------ Extracted material ------
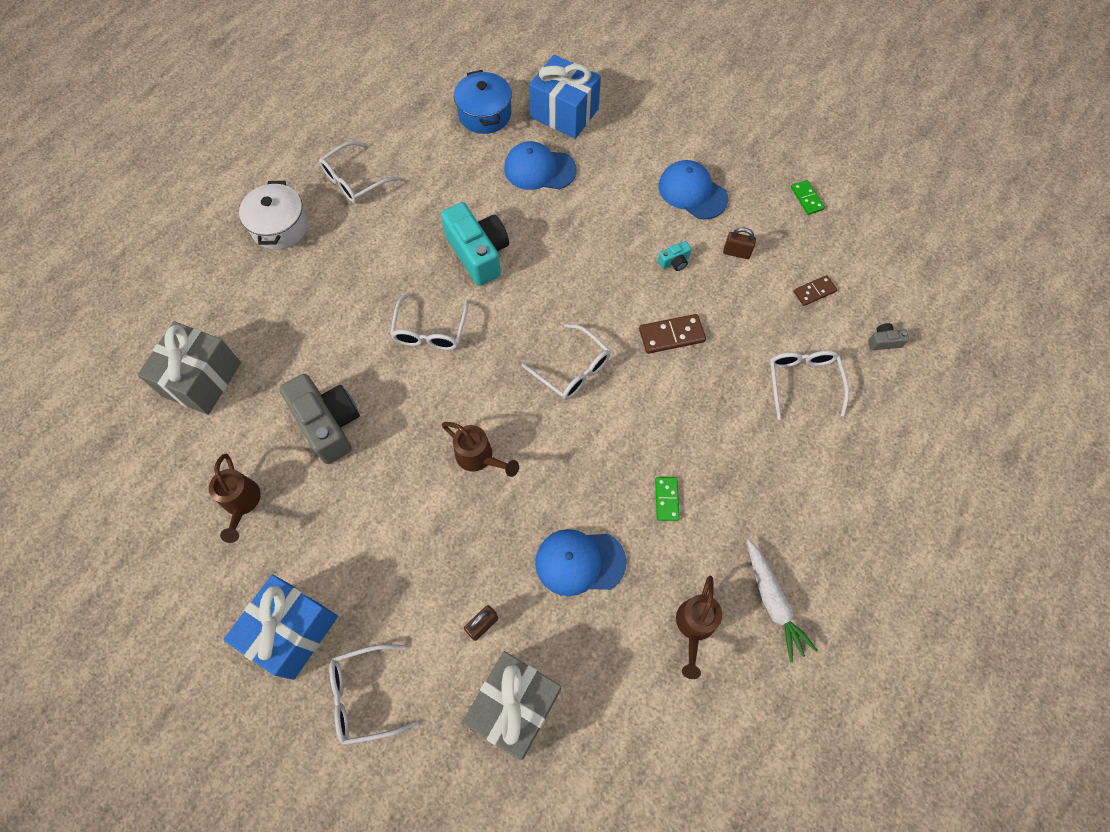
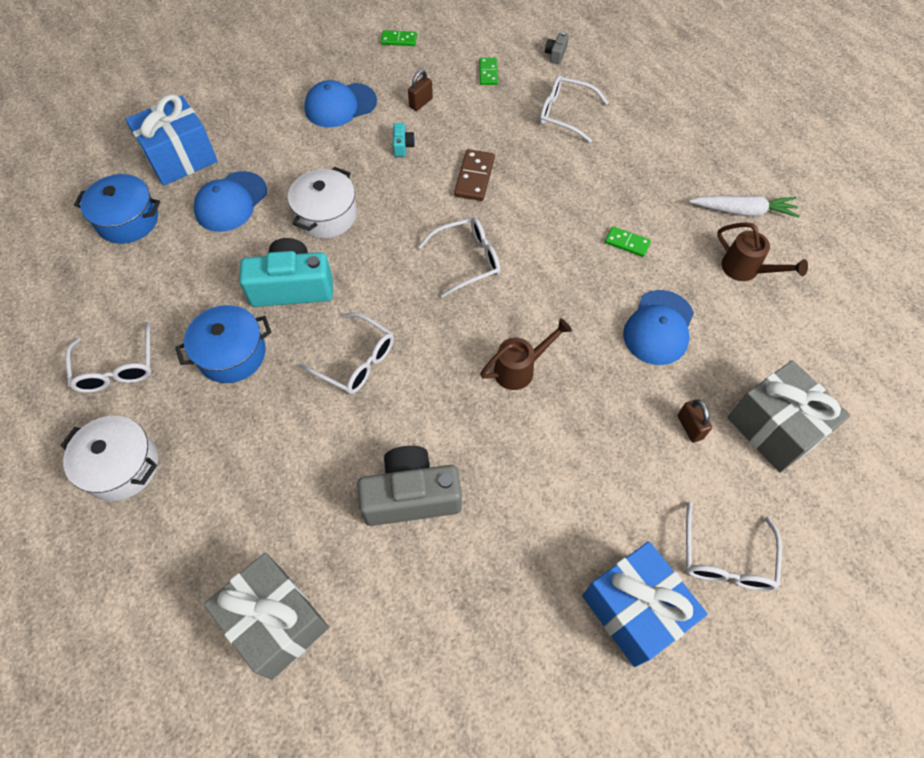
camera: 65 degrees left, 5 degrees down
(242, 504) = (463, 621): brown watering can -> none
(398, 244) = (232, 354): none -> blue pot
(563, 241) = (326, 215): none -> white pot
(814, 292) = (488, 73): brown domino -> green domino

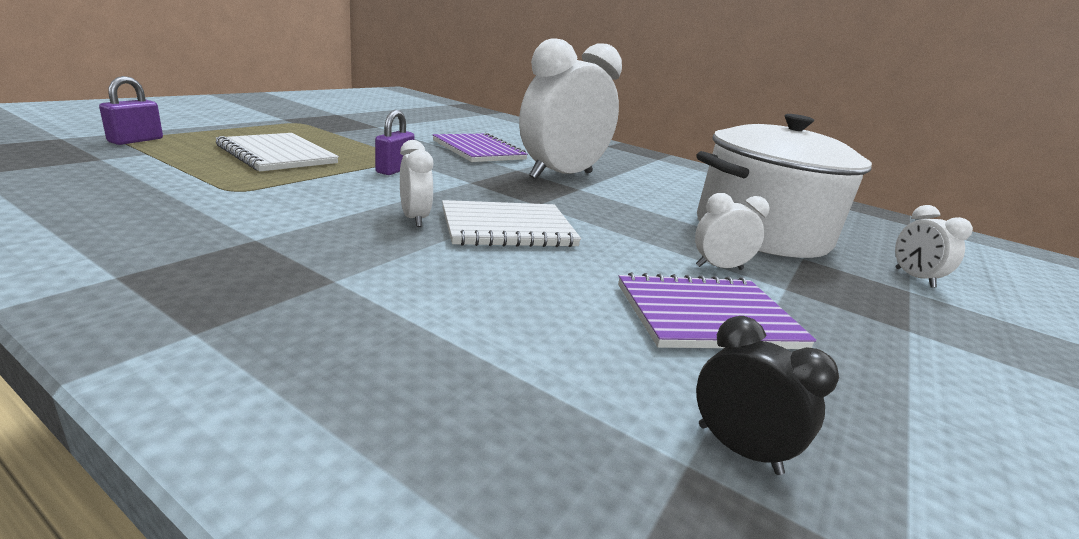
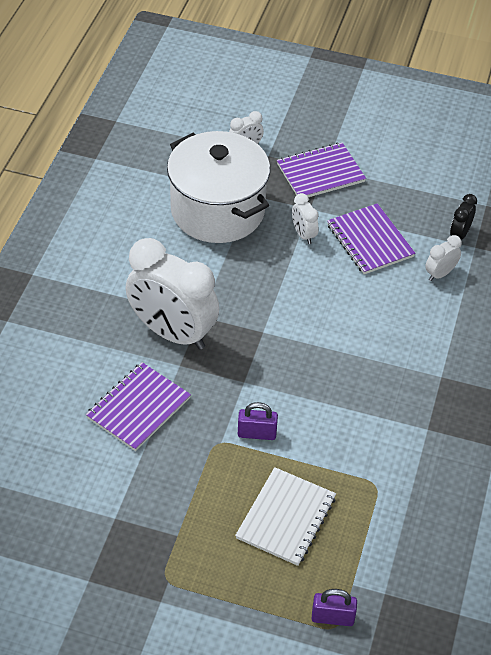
camera: 105 degrees left, 25 degrees up
(414, 219) = (345, 380): white clock -> white clock (440, 274)
(507, 228) = (322, 335): white notebook -> none
(891, 321) = (320, 173): none -> purple notebook

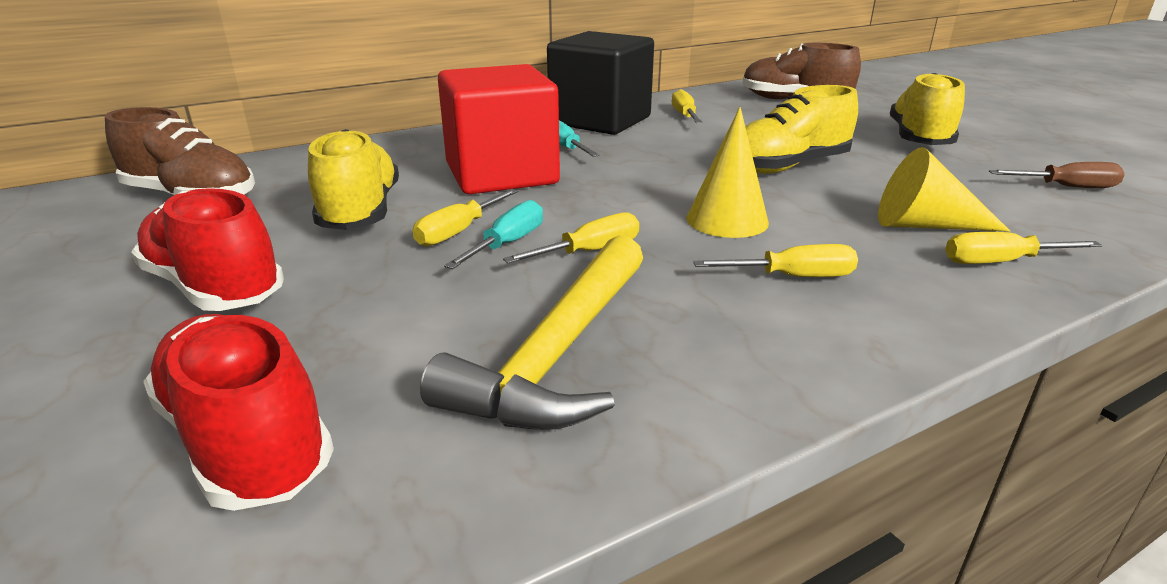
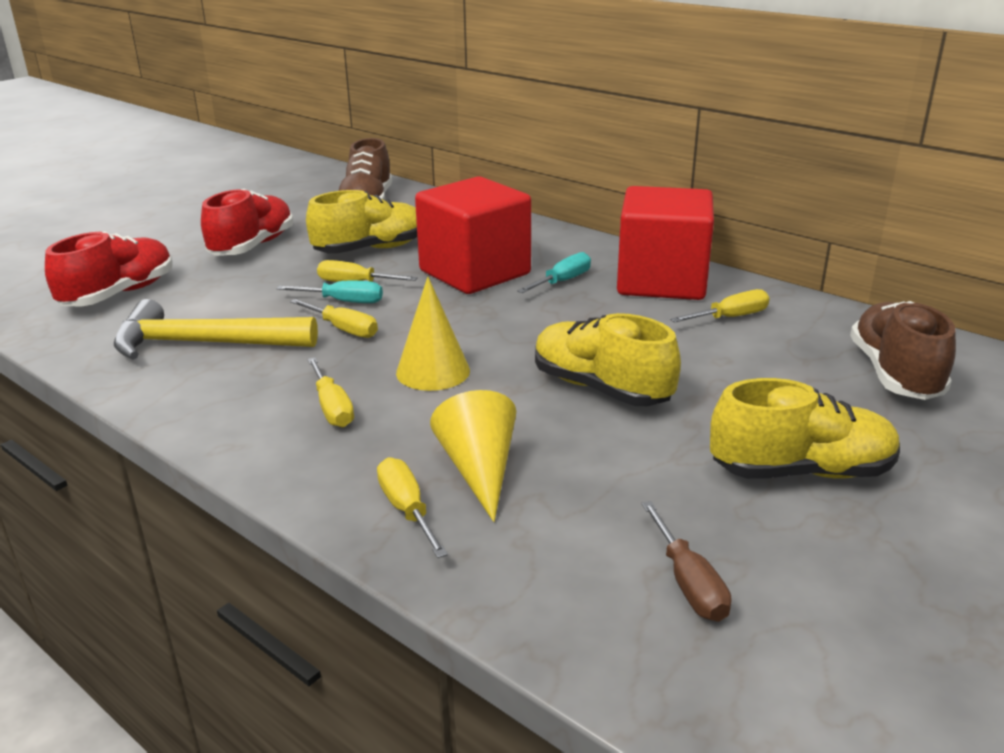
camera: 70 degrees right, 0 degrees up
(600, 121) = (661, 281): black cube -> red cube

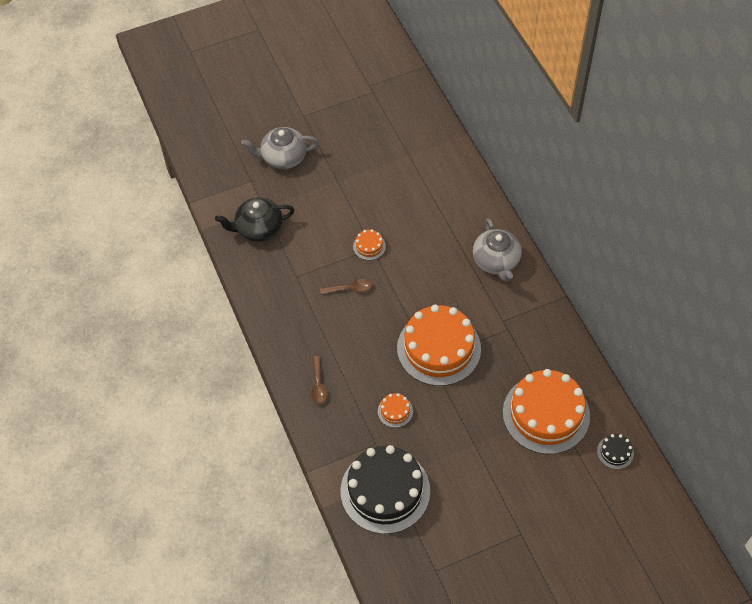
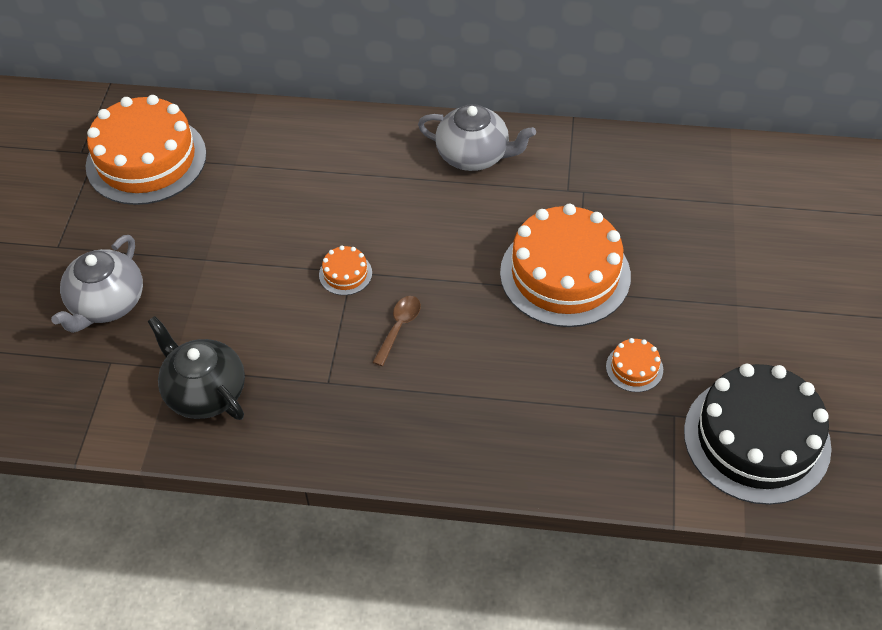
camera: 60 degrees left, 5 degrees down
(258, 229) = (205, 392): black teapot -> black teapot turned 120 degrees clockwise
(319, 385) = (534, 440): brown spoon -> none
(546, 414) = (732, 213): orange cake -> orange cake (146, 160)
(615, 452) = (822, 175): black cake -> none

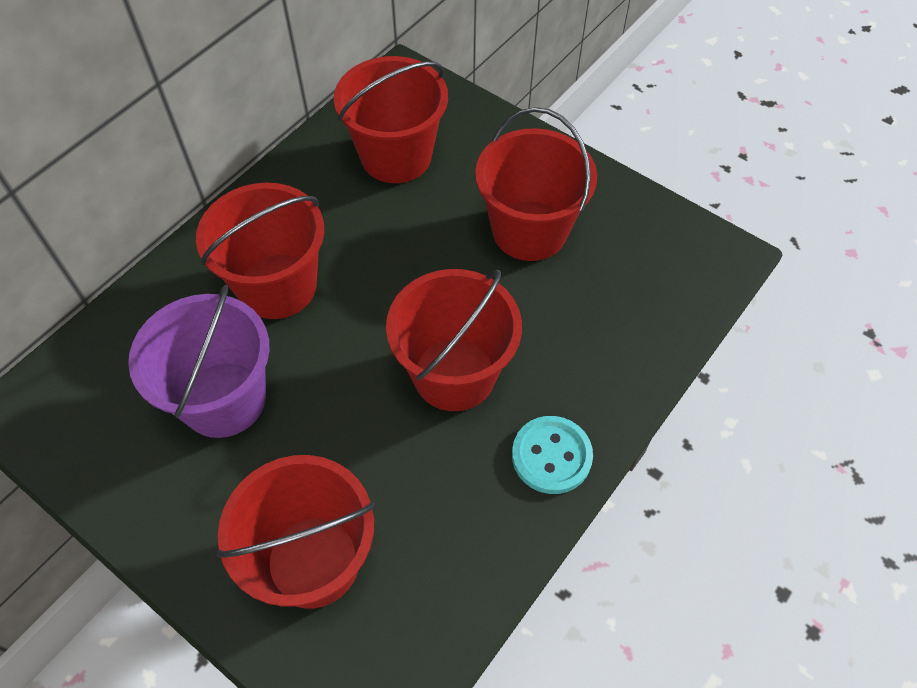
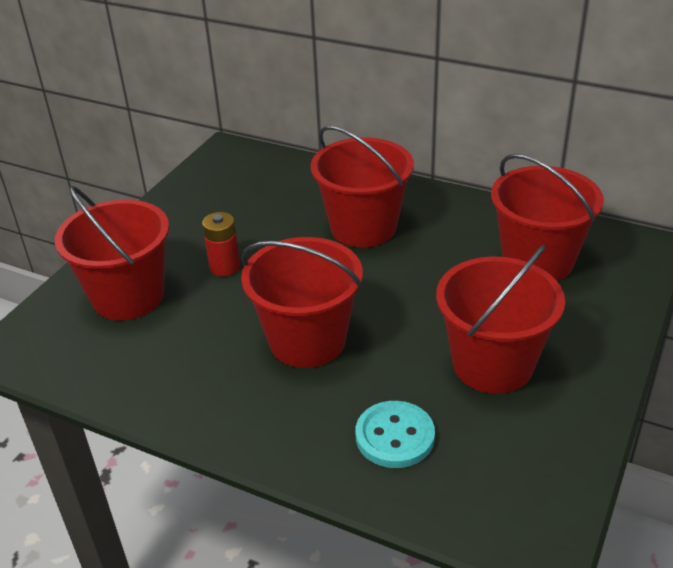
camera: 80 degrees right, 20 degrees down
(223, 399) = (253, 226): purple bucket -> none
(295, 441) = (225, 267): none -> red battery
(551, 456) = (236, 417): turquoise button -> turquoise button (395, 436)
------
* _Exercise_
Copy out, from the data above, every line holding the word "brown".

* _Solved exercise_
(242, 504) = (463, 621): brown watering can -> none
(814, 292) = (488, 73): brown domino -> green domino
(319, 385) = (534, 440): brown spoon -> none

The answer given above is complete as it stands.